Work to complete: Nothing after the line containing "C3: none -> 330nF (GND, JP2/1)" belongs in the answer; write out exactly every line from the start of the material up to it, including it.

Exercise input:
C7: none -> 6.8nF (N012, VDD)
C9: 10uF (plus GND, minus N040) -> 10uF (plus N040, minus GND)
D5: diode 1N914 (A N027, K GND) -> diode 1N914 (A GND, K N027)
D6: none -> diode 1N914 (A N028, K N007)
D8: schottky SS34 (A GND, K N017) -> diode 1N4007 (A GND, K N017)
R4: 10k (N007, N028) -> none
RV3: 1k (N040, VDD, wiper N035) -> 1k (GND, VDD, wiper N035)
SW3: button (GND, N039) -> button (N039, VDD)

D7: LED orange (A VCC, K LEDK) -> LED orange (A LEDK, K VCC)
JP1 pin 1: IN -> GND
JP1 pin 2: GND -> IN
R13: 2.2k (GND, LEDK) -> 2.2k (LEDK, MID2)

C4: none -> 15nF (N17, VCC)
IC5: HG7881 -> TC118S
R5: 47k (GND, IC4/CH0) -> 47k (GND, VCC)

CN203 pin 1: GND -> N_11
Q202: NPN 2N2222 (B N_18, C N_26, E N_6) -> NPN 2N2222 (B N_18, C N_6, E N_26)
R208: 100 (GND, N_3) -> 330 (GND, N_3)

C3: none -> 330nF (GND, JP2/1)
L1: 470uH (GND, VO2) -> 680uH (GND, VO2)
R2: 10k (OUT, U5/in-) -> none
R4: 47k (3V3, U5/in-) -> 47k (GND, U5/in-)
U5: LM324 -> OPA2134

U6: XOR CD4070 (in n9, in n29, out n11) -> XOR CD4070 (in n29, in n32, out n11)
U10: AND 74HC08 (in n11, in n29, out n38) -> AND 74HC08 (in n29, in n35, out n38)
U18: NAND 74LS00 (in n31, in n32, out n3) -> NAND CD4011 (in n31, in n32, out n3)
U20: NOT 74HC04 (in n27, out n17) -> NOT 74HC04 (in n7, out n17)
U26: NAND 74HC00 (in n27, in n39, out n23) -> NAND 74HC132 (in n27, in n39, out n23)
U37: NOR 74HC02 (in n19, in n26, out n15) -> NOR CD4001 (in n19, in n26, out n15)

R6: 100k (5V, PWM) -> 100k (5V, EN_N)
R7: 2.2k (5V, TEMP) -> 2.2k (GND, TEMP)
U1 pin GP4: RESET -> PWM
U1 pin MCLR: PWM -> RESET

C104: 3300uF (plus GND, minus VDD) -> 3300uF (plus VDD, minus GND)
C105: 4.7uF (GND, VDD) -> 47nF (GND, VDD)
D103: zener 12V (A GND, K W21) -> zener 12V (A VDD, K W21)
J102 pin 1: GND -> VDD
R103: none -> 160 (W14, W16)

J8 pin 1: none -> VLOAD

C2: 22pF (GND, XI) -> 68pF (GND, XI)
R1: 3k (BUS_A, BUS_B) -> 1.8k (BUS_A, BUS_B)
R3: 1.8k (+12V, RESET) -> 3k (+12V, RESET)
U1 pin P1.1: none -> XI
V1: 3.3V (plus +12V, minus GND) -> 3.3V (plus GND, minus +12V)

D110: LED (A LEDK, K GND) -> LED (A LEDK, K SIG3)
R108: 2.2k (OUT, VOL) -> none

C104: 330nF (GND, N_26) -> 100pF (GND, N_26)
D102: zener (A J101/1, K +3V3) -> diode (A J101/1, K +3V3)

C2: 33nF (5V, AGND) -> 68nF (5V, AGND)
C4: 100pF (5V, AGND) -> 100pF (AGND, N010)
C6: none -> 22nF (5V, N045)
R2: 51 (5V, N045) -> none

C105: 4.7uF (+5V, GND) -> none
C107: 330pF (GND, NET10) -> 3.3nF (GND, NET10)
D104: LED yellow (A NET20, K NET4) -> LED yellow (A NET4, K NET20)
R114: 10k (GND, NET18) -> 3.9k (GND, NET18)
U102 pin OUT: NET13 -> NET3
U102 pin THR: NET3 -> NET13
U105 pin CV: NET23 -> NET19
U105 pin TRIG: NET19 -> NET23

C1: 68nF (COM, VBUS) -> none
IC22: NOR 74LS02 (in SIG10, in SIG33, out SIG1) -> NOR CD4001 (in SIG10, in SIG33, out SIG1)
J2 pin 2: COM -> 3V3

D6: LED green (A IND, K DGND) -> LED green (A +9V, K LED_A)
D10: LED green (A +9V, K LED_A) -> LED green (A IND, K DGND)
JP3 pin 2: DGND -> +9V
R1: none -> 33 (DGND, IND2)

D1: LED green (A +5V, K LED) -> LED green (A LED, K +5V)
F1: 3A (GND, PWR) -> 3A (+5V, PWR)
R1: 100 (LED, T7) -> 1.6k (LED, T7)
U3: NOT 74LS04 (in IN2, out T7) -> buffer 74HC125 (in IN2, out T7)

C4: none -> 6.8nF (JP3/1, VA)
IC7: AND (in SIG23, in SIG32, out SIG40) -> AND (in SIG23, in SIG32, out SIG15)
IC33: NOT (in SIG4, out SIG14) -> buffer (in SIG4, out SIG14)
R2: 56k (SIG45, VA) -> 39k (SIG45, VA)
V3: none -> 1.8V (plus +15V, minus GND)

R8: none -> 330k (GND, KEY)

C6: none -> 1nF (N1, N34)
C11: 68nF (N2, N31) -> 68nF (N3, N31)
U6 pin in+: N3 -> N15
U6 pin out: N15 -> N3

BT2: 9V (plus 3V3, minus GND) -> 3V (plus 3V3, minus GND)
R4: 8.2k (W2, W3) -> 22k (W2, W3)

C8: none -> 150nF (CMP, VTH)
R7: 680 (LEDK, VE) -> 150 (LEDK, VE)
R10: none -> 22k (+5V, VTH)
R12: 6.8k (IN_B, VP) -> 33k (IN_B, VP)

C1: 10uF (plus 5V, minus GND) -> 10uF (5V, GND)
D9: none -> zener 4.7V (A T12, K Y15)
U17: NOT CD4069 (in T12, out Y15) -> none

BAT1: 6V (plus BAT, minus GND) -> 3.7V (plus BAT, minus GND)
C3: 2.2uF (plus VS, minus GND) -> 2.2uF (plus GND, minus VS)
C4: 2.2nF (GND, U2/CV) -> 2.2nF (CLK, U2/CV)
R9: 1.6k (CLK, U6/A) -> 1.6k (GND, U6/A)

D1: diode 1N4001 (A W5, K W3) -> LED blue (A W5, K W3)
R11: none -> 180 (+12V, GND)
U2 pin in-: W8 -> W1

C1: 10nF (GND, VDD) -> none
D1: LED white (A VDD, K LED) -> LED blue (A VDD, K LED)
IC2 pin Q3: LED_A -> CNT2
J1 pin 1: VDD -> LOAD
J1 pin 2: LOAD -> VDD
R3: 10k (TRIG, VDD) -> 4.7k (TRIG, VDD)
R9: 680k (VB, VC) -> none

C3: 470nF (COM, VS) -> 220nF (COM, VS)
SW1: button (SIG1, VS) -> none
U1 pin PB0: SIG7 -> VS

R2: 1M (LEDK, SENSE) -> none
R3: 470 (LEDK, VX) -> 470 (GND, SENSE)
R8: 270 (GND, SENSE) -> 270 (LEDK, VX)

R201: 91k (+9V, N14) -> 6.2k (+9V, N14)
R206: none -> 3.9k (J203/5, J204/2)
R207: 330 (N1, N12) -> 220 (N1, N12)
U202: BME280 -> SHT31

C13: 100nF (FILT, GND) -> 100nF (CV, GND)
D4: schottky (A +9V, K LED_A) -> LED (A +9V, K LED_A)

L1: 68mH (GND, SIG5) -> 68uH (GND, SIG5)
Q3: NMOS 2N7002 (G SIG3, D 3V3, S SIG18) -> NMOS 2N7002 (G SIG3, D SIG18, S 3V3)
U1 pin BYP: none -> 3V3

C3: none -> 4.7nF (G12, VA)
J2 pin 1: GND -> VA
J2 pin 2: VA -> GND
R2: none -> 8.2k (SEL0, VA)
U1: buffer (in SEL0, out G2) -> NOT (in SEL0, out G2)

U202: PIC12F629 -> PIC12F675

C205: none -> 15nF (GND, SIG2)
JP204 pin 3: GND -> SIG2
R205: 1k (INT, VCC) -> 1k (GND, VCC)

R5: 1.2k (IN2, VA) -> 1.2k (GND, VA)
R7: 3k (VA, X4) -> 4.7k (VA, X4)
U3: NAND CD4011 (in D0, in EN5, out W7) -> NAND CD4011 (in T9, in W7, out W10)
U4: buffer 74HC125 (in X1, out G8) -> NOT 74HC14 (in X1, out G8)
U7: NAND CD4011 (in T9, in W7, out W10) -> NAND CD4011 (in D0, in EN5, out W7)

Completed task:
C7: none -> 6.8nF (N012, VDD)
C9: 10uF (plus GND, minus N040) -> 10uF (plus N040, minus GND)
D5: diode 1N914 (A N027, K GND) -> diode 1N914 (A GND, K N027)
D6: none -> diode 1N914 (A N028, K N007)
D8: schottky SS34 (A GND, K N017) -> diode 1N4007 (A GND, K N017)
R4: 10k (N007, N028) -> none
RV3: 1k (N040, VDD, wiper N035) -> 1k (GND, VDD, wiper N035)
SW3: button (GND, N039) -> button (N039, VDD)

D7: LED orange (A VCC, K LEDK) -> LED orange (A LEDK, K VCC)
JP1 pin 1: IN -> GND
JP1 pin 2: GND -> IN
R13: 2.2k (GND, LEDK) -> 2.2k (LEDK, MID2)

C4: none -> 15nF (N17, VCC)
IC5: HG7881 -> TC118S
R5: 47k (GND, IC4/CH0) -> 47k (GND, VCC)

CN203 pin 1: GND -> N_11
Q202: NPN 2N2222 (B N_18, C N_26, E N_6) -> NPN 2N2222 (B N_18, C N_6, E N_26)
R208: 100 (GND, N_3) -> 330 (GND, N_3)

C3: none -> 330nF (GND, JP2/1)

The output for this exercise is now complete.